# Your instructions:
Please take the records that follow and repeat exactly the lines starting with the line with "blue hammer: 2 -> 3" and going on through the line with "white cutting board: 0 -> 1".

----- Records shown -----

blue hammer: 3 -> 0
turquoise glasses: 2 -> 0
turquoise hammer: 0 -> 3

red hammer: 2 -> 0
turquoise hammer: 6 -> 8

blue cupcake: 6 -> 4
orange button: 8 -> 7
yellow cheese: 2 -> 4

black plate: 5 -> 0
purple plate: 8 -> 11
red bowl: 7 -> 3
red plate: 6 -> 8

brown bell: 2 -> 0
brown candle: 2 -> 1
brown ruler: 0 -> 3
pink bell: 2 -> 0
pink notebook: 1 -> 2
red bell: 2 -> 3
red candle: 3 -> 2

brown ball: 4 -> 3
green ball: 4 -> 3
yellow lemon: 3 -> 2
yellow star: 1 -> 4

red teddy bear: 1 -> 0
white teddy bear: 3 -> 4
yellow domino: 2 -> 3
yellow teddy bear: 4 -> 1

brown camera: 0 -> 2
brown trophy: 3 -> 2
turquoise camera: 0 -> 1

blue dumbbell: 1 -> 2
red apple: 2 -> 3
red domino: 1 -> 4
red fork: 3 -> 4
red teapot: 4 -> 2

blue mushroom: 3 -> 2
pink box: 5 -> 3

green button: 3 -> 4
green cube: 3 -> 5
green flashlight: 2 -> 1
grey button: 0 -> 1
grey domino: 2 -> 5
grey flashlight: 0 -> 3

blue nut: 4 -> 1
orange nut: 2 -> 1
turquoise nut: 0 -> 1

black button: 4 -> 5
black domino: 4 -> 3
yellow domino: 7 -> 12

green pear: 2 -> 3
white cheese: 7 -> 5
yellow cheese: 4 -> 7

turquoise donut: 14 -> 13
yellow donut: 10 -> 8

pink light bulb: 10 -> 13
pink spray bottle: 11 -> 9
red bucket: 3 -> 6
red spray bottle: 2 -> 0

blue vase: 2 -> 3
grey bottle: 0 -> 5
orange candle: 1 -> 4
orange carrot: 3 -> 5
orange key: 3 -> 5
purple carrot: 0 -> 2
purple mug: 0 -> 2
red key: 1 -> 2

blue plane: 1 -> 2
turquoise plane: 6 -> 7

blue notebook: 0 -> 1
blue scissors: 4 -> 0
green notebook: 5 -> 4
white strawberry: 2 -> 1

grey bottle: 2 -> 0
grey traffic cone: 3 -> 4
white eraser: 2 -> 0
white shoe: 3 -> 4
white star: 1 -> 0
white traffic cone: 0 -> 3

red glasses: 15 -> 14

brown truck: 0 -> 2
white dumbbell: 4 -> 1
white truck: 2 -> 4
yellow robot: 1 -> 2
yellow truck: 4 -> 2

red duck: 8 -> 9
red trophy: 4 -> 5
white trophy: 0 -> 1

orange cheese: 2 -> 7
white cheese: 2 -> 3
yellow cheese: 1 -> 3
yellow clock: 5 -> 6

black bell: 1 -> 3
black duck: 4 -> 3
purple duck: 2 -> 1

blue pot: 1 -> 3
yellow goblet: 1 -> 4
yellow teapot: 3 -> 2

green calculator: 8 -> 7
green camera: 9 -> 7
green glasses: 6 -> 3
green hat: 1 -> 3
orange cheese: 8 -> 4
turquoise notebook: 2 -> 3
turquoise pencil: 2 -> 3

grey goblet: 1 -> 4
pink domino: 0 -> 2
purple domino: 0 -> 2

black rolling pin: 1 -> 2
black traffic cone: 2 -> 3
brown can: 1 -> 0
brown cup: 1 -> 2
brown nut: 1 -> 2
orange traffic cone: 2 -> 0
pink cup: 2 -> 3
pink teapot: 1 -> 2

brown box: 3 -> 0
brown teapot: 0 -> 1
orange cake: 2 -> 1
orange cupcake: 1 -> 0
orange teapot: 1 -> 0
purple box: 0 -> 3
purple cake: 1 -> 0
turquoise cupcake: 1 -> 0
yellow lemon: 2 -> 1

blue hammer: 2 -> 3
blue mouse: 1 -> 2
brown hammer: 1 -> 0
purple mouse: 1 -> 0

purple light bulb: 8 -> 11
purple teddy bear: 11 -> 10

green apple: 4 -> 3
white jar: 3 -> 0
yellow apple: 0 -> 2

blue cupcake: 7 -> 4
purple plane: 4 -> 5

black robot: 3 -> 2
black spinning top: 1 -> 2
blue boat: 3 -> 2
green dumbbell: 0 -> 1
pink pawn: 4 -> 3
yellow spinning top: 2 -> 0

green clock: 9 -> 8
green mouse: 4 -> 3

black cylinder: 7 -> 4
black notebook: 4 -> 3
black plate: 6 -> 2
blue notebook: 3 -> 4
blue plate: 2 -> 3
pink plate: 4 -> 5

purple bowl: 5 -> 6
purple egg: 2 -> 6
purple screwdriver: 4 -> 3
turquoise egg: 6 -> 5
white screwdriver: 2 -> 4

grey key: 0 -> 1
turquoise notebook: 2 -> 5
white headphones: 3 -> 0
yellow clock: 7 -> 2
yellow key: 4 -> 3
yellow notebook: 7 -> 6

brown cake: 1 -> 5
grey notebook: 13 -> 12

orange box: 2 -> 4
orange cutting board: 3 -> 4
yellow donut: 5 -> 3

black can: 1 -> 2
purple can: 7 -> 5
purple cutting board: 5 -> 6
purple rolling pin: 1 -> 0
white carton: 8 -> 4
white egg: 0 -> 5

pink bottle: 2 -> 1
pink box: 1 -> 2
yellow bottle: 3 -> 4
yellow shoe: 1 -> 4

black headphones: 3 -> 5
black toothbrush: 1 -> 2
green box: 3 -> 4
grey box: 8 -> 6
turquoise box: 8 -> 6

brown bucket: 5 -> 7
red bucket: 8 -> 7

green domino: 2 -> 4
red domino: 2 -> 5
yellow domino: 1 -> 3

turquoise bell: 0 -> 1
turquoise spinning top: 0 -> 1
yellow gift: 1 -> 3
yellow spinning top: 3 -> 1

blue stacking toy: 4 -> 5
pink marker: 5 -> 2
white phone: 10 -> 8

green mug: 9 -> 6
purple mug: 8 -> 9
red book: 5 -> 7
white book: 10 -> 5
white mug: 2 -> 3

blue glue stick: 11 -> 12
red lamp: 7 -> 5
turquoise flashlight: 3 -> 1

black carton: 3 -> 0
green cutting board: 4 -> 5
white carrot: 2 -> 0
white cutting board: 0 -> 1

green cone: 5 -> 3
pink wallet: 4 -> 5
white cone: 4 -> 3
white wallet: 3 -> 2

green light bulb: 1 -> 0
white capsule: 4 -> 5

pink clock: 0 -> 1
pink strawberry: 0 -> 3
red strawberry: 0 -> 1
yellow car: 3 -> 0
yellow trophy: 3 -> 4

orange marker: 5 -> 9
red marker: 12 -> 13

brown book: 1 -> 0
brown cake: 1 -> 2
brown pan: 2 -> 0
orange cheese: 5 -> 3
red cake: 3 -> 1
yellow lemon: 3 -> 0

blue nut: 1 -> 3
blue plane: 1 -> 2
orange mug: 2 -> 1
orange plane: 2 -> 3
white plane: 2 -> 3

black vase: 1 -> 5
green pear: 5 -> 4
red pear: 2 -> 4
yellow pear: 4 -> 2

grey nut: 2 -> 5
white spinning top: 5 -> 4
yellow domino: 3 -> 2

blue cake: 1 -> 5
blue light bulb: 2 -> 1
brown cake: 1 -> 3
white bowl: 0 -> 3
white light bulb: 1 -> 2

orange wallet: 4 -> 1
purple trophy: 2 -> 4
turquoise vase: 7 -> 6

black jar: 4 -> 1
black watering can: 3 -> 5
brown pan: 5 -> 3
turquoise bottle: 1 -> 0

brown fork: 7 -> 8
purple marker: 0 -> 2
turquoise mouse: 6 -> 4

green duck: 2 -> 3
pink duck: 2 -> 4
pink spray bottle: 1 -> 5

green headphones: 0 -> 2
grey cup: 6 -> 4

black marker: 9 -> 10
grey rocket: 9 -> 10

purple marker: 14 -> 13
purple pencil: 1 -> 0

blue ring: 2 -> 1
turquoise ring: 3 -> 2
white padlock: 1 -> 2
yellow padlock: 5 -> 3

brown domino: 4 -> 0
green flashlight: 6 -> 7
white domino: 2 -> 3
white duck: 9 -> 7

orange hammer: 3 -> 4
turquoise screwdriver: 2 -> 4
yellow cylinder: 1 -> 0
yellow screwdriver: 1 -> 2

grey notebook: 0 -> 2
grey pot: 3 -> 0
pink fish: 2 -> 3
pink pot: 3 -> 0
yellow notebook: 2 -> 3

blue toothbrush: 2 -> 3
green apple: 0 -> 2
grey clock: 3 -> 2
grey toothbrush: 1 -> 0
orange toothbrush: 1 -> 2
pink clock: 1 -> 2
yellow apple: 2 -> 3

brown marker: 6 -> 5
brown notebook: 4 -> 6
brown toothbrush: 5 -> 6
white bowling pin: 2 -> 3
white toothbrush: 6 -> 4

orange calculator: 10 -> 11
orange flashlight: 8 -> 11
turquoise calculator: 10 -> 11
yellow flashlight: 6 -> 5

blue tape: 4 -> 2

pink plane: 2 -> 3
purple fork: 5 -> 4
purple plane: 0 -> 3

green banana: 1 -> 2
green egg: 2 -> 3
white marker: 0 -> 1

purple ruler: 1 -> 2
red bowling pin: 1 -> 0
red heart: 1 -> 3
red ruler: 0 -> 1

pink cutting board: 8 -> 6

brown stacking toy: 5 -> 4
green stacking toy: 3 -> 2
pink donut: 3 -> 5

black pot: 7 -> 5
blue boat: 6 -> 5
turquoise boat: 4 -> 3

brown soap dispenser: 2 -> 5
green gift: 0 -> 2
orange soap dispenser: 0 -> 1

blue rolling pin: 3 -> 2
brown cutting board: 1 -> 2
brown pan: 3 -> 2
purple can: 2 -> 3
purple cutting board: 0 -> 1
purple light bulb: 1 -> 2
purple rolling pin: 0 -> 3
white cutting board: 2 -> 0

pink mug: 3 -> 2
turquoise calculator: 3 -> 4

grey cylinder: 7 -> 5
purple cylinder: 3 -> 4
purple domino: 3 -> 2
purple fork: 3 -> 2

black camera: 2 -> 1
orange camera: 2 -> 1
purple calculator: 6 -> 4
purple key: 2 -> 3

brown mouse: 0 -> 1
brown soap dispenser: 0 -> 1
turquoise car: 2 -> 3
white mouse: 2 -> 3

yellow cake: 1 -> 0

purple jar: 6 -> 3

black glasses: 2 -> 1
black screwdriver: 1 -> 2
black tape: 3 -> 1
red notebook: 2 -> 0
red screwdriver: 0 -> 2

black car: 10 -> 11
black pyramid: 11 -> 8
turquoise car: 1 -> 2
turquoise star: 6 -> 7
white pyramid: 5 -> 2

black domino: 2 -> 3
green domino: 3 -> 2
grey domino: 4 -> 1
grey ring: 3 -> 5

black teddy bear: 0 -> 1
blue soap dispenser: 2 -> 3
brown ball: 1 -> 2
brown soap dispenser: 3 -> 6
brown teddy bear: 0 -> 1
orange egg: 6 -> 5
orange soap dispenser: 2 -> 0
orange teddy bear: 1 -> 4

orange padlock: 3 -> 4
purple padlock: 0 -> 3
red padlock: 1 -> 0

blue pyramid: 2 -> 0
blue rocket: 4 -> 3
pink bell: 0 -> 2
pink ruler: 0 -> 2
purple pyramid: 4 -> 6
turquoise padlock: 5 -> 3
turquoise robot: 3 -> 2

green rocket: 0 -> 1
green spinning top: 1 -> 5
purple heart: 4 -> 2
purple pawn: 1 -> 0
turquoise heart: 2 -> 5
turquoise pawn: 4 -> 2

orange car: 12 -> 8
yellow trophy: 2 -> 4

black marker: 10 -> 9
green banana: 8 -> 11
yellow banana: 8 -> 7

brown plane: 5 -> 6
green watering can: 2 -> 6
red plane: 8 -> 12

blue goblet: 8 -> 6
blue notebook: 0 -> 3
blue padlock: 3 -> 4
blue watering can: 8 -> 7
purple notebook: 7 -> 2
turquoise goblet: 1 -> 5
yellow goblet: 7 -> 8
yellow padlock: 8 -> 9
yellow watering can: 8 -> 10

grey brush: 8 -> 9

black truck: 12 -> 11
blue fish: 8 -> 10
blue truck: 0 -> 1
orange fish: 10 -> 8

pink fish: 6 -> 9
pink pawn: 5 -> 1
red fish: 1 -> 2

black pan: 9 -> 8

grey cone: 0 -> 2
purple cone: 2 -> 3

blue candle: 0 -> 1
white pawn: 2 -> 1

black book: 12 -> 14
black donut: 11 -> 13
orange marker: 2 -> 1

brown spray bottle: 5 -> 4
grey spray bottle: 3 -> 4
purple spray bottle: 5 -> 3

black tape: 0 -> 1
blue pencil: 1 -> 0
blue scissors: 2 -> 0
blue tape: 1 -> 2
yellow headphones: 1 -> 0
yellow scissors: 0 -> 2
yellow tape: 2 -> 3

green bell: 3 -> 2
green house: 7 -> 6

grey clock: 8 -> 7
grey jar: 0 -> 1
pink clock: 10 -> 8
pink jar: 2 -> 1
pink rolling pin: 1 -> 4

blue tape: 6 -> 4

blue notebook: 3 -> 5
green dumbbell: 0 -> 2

-----

# Output for this task:
blue hammer: 2 -> 3
blue mouse: 1 -> 2
brown hammer: 1 -> 0
purple mouse: 1 -> 0

purple light bulb: 8 -> 11
purple teddy bear: 11 -> 10

green apple: 4 -> 3
white jar: 3 -> 0
yellow apple: 0 -> 2

blue cupcake: 7 -> 4
purple plane: 4 -> 5

black robot: 3 -> 2
black spinning top: 1 -> 2
blue boat: 3 -> 2
green dumbbell: 0 -> 1
pink pawn: 4 -> 3
yellow spinning top: 2 -> 0

green clock: 9 -> 8
green mouse: 4 -> 3

black cylinder: 7 -> 4
black notebook: 4 -> 3
black plate: 6 -> 2
blue notebook: 3 -> 4
blue plate: 2 -> 3
pink plate: 4 -> 5

purple bowl: 5 -> 6
purple egg: 2 -> 6
purple screwdriver: 4 -> 3
turquoise egg: 6 -> 5
white screwdriver: 2 -> 4

grey key: 0 -> 1
turquoise notebook: 2 -> 5
white headphones: 3 -> 0
yellow clock: 7 -> 2
yellow key: 4 -> 3
yellow notebook: 7 -> 6

brown cake: 1 -> 5
grey notebook: 13 -> 12

orange box: 2 -> 4
orange cutting board: 3 -> 4
yellow donut: 5 -> 3

black can: 1 -> 2
purple can: 7 -> 5
purple cutting board: 5 -> 6
purple rolling pin: 1 -> 0
white carton: 8 -> 4
white egg: 0 -> 5

pink bottle: 2 -> 1
pink box: 1 -> 2
yellow bottle: 3 -> 4
yellow shoe: 1 -> 4

black headphones: 3 -> 5
black toothbrush: 1 -> 2
green box: 3 -> 4
grey box: 8 -> 6
turquoise box: 8 -> 6

brown bucket: 5 -> 7
red bucket: 8 -> 7

green domino: 2 -> 4
red domino: 2 -> 5
yellow domino: 1 -> 3

turquoise bell: 0 -> 1
turquoise spinning top: 0 -> 1
yellow gift: 1 -> 3
yellow spinning top: 3 -> 1

blue stacking toy: 4 -> 5
pink marker: 5 -> 2
white phone: 10 -> 8

green mug: 9 -> 6
purple mug: 8 -> 9
red book: 5 -> 7
white book: 10 -> 5
white mug: 2 -> 3

blue glue stick: 11 -> 12
red lamp: 7 -> 5
turquoise flashlight: 3 -> 1

black carton: 3 -> 0
green cutting board: 4 -> 5
white carrot: 2 -> 0
white cutting board: 0 -> 1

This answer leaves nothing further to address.